#### To do
Among the lines below, how many carry the string "lime"? Reply with a number and nothing else.

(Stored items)
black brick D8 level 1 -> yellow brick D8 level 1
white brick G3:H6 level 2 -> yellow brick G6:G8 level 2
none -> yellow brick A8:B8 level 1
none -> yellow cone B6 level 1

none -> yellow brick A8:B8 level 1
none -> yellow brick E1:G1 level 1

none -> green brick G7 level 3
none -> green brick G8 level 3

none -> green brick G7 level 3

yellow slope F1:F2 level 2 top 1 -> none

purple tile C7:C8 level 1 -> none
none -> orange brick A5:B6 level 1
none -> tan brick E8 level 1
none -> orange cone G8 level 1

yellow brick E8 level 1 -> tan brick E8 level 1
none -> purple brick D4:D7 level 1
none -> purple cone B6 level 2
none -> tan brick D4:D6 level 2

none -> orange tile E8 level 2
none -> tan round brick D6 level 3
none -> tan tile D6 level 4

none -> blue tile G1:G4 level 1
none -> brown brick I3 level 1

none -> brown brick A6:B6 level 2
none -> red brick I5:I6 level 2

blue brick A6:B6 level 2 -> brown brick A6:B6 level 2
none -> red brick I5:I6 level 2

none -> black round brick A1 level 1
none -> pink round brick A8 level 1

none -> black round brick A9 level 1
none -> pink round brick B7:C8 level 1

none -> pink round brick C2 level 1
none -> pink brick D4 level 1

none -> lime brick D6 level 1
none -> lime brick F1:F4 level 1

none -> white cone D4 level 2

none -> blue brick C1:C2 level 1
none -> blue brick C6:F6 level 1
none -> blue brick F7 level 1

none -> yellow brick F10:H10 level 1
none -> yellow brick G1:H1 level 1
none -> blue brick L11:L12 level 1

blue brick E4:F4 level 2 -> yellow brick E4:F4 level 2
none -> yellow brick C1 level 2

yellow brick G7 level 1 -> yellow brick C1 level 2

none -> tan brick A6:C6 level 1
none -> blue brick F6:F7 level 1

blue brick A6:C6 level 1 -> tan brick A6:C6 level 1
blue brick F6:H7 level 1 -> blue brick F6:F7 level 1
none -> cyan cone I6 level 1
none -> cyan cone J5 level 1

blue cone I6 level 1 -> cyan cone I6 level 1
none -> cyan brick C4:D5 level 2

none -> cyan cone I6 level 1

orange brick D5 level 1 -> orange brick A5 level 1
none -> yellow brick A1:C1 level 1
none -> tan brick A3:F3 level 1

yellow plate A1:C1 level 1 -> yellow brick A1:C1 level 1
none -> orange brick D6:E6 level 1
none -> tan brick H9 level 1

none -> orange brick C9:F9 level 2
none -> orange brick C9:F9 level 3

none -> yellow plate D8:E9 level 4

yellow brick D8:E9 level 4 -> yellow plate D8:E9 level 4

#### Written solution
2